Start of Raw data

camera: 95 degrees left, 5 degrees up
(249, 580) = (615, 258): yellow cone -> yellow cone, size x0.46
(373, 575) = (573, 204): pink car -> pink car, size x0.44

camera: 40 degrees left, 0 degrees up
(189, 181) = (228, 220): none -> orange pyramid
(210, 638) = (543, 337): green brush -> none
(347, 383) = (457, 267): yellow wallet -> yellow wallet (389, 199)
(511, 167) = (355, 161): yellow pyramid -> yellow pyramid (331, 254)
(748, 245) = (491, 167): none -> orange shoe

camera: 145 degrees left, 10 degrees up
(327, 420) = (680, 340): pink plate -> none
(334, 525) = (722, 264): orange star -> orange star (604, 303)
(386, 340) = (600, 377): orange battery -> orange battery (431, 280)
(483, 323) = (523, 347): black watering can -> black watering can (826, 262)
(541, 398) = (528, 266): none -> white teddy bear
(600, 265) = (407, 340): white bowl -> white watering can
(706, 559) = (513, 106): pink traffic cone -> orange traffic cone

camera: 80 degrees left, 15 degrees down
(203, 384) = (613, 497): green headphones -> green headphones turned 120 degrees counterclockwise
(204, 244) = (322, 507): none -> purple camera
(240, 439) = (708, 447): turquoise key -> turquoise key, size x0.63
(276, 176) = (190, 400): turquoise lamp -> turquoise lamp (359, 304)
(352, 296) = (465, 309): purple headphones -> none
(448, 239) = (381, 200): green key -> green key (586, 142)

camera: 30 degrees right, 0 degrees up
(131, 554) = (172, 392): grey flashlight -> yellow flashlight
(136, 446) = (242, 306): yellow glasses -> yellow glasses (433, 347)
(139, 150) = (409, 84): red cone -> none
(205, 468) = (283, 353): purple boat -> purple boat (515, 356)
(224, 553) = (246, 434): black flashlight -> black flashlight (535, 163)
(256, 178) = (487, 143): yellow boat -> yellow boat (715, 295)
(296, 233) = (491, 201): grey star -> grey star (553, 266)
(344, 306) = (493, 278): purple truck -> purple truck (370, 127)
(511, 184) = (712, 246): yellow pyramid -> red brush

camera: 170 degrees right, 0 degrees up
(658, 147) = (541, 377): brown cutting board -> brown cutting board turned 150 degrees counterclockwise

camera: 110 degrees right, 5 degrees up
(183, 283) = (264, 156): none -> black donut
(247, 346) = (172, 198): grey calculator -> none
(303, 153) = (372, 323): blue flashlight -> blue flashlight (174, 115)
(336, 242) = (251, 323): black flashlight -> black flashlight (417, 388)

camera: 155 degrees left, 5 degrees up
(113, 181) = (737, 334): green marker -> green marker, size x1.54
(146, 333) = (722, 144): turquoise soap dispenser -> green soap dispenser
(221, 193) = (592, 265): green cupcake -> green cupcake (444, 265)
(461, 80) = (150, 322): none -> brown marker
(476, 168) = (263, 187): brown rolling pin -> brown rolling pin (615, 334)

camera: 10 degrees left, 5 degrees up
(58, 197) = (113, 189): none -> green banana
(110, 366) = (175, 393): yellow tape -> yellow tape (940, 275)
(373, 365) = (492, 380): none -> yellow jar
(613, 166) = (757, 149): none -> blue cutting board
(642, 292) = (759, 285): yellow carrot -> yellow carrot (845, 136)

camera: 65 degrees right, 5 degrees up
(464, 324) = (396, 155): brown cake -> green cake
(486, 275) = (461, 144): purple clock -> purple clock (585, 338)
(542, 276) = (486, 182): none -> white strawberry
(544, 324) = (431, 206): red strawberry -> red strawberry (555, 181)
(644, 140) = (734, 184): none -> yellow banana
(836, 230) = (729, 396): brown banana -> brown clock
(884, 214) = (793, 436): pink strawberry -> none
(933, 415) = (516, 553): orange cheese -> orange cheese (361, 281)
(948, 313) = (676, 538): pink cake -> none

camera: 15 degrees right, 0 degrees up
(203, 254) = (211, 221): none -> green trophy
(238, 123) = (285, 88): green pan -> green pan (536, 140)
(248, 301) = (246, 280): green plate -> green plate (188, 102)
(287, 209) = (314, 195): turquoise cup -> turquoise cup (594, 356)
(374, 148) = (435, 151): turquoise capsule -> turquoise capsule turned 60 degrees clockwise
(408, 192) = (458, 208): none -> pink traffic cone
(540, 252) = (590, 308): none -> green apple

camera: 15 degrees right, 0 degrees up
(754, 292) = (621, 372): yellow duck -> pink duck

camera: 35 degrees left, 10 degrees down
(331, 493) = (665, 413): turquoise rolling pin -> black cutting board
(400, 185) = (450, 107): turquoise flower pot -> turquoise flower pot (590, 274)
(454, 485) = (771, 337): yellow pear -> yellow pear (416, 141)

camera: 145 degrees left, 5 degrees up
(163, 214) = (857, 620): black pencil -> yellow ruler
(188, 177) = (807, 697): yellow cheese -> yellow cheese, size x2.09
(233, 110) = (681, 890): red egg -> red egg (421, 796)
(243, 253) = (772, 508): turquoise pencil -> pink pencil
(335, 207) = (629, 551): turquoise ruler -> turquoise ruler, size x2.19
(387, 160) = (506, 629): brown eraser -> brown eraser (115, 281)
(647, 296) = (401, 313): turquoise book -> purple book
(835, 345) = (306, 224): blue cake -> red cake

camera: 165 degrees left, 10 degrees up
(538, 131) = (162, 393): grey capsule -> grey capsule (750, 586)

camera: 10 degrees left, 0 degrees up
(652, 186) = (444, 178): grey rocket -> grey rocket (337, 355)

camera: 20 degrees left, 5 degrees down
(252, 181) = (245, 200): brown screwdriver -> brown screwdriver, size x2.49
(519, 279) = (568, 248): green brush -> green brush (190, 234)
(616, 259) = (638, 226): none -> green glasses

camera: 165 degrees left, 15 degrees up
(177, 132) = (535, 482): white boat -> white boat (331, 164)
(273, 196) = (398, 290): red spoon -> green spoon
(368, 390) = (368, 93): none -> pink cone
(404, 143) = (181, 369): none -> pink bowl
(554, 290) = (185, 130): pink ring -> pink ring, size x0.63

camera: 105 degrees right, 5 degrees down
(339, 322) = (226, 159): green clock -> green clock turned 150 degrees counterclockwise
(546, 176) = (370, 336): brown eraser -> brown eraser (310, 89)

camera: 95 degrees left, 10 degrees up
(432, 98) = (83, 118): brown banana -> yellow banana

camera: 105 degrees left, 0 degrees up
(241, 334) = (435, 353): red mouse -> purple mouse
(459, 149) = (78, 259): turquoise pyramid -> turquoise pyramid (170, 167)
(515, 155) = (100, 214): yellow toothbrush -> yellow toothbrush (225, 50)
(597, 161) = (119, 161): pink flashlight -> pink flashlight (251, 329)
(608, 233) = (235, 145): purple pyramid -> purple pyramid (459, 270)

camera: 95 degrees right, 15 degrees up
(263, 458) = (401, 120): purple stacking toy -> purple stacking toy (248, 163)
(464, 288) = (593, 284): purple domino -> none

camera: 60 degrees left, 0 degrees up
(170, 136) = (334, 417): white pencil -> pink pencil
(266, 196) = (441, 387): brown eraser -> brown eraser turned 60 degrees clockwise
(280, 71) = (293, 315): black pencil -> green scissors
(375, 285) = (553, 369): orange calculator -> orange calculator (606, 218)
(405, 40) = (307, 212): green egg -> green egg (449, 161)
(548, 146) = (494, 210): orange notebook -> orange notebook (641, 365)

End of Raw data

▶ _What needs to be done_:
A complete, exact copy of the entries above is what is wanted.

▶ _Completed task_:
camera: 95 degrees left, 5 degrees up
(249, 580) = (615, 258): yellow cone -> yellow cone, size x0.46
(373, 575) = (573, 204): pink car -> pink car, size x0.44

camera: 40 degrees left, 0 degrees up
(189, 181) = (228, 220): none -> orange pyramid
(210, 638) = (543, 337): green brush -> none
(347, 383) = (457, 267): yellow wallet -> yellow wallet (389, 199)
(511, 167) = (355, 161): yellow pyramid -> yellow pyramid (331, 254)
(748, 245) = (491, 167): none -> orange shoe

camera: 145 degrees left, 10 degrees up
(327, 420) = (680, 340): pink plate -> none
(334, 525) = (722, 264): orange star -> orange star (604, 303)
(386, 340) = (600, 377): orange battery -> orange battery (431, 280)
(483, 323) = (523, 347): black watering can -> black watering can (826, 262)
(541, 398) = (528, 266): none -> white teddy bear
(600, 265) = (407, 340): white bowl -> white watering can
(706, 559) = (513, 106): pink traffic cone -> orange traffic cone

camera: 80 degrees left, 15 degrees down
(203, 384) = (613, 497): green headphones -> green headphones turned 120 degrees counterclockwise
(204, 244) = (322, 507): none -> purple camera
(240, 439) = (708, 447): turquoise key -> turquoise key, size x0.63
(276, 176) = (190, 400): turquoise lamp -> turquoise lamp (359, 304)
(352, 296) = (465, 309): purple headphones -> none
(448, 239) = (381, 200): green key -> green key (586, 142)

camera: 30 degrees right, 0 degrees up
(131, 554) = (172, 392): grey flashlight -> yellow flashlight
(136, 446) = (242, 306): yellow glasses -> yellow glasses (433, 347)
(139, 150) = (409, 84): red cone -> none
(205, 468) = (283, 353): purple boat -> purple boat (515, 356)
(224, 553) = (246, 434): black flashlight -> black flashlight (535, 163)
(256, 178) = (487, 143): yellow boat -> yellow boat (715, 295)
(296, 233) = (491, 201): grey star -> grey star (553, 266)
(344, 306) = (493, 278): purple truck -> purple truck (370, 127)
(511, 184) = (712, 246): yellow pyramid -> red brush

camera: 170 degrees right, 0 degrees up
(658, 147) = (541, 377): brown cutting board -> brown cutting board turned 150 degrees counterclockwise

camera: 110 degrees right, 5 degrees up
(183, 283) = (264, 156): none -> black donut
(247, 346) = (172, 198): grey calculator -> none
(303, 153) = (372, 323): blue flashlight -> blue flashlight (174, 115)
(336, 242) = (251, 323): black flashlight -> black flashlight (417, 388)

camera: 155 degrees left, 5 degrees up
(113, 181) = (737, 334): green marker -> green marker, size x1.54
(146, 333) = (722, 144): turquoise soap dispenser -> green soap dispenser
(221, 193) = (592, 265): green cupcake -> green cupcake (444, 265)
(461, 80) = (150, 322): none -> brown marker
(476, 168) = (263, 187): brown rolling pin -> brown rolling pin (615, 334)

camera: 10 degrees left, 5 degrees up
(58, 197) = (113, 189): none -> green banana
(110, 366) = (175, 393): yellow tape -> yellow tape (940, 275)
(373, 365) = (492, 380): none -> yellow jar
(613, 166) = (757, 149): none -> blue cutting board
(642, 292) = (759, 285): yellow carrot -> yellow carrot (845, 136)

camera: 65 degrees right, 5 degrees up
(464, 324) = (396, 155): brown cake -> green cake
(486, 275) = (461, 144): purple clock -> purple clock (585, 338)
(542, 276) = (486, 182): none -> white strawberry
(544, 324) = (431, 206): red strawberry -> red strawberry (555, 181)
(644, 140) = (734, 184): none -> yellow banana
(836, 230) = (729, 396): brown banana -> brown clock
(884, 214) = (793, 436): pink strawberry -> none
(933, 415) = (516, 553): orange cheese -> orange cheese (361, 281)
(948, 313) = (676, 538): pink cake -> none

camera: 15 degrees right, 0 degrees up
(203, 254) = (211, 221): none -> green trophy
(238, 123) = (285, 88): green pan -> green pan (536, 140)
(248, 301) = (246, 280): green plate -> green plate (188, 102)
(287, 209) = (314, 195): turquoise cup -> turquoise cup (594, 356)
(374, 148) = (435, 151): turquoise capsule -> turquoise capsule turned 60 degrees clockwise
(408, 192) = (458, 208): none -> pink traffic cone
(540, 252) = (590, 308): none -> green apple

camera: 15 degrees right, 0 degrees up
(754, 292) = (621, 372): yellow duck -> pink duck

camera: 35 degrees left, 10 degrees down
(331, 493) = (665, 413): turquoise rolling pin -> black cutting board
(400, 185) = (450, 107): turquoise flower pot -> turquoise flower pot (590, 274)
(454, 485) = (771, 337): yellow pear -> yellow pear (416, 141)

camera: 145 degrees left, 5 degrees up
(163, 214) = (857, 620): black pencil -> yellow ruler
(188, 177) = (807, 697): yellow cheese -> yellow cheese, size x2.09
(233, 110) = (681, 890): red egg -> red egg (421, 796)
(243, 253) = (772, 508): turquoise pencil -> pink pencil
(335, 207) = (629, 551): turquoise ruler -> turquoise ruler, size x2.19
(387, 160) = (506, 629): brown eraser -> brown eraser (115, 281)
(647, 296) = (401, 313): turquoise book -> purple book
(835, 345) = (306, 224): blue cake -> red cake

camera: 165 degrees left, 10 degrees up
(538, 131) = (162, 393): grey capsule -> grey capsule (750, 586)

camera: 10 degrees left, 0 degrees up
(652, 186) = (444, 178): grey rocket -> grey rocket (337, 355)

camera: 20 degrees left, 5 degrees down
(252, 181) = (245, 200): brown screwdriver -> brown screwdriver, size x2.49
(519, 279) = (568, 248): green brush -> green brush (190, 234)
(616, 259) = (638, 226): none -> green glasses

camera: 165 degrees left, 15 degrees up
(177, 132) = (535, 482): white boat -> white boat (331, 164)
(273, 196) = (398, 290): red spoon -> green spoon
(368, 390) = (368, 93): none -> pink cone
(404, 143) = (181, 369): none -> pink bowl
(554, 290) = (185, 130): pink ring -> pink ring, size x0.63

camera: 105 degrees right, 5 degrees down
(339, 322) = (226, 159): green clock -> green clock turned 150 degrees counterclockwise
(546, 176) = (370, 336): brown eraser -> brown eraser (310, 89)

camera: 95 degrees left, 10 degrees up
(432, 98) = (83, 118): brown banana -> yellow banana

camera: 105 degrees left, 0 degrees up
(241, 334) = (435, 353): red mouse -> purple mouse
(459, 149) = (78, 259): turquoise pyramid -> turquoise pyramid (170, 167)
(515, 155) = (100, 214): yellow toothbrush -> yellow toothbrush (225, 50)
(597, 161) = (119, 161): pink flashlight -> pink flashlight (251, 329)
(608, 233) = (235, 145): purple pyramid -> purple pyramid (459, 270)

camera: 95 degrees right, 15 degrees up
(263, 458) = (401, 120): purple stacking toy -> purple stacking toy (248, 163)
(464, 288) = (593, 284): purple domino -> none

camera: 60 degrees left, 0 degrees up
(170, 136) = (334, 417): white pencil -> pink pencil
(266, 196) = (441, 387): brown eraser -> brown eraser turned 60 degrees clockwise
(280, 71) = (293, 315): black pencil -> green scissors
(375, 285) = (553, 369): orange calculator -> orange calculator (606, 218)
(405, 40) = (307, 212): green egg -> green egg (449, 161)
(548, 146) = (494, 210): orange notebook -> orange notebook (641, 365)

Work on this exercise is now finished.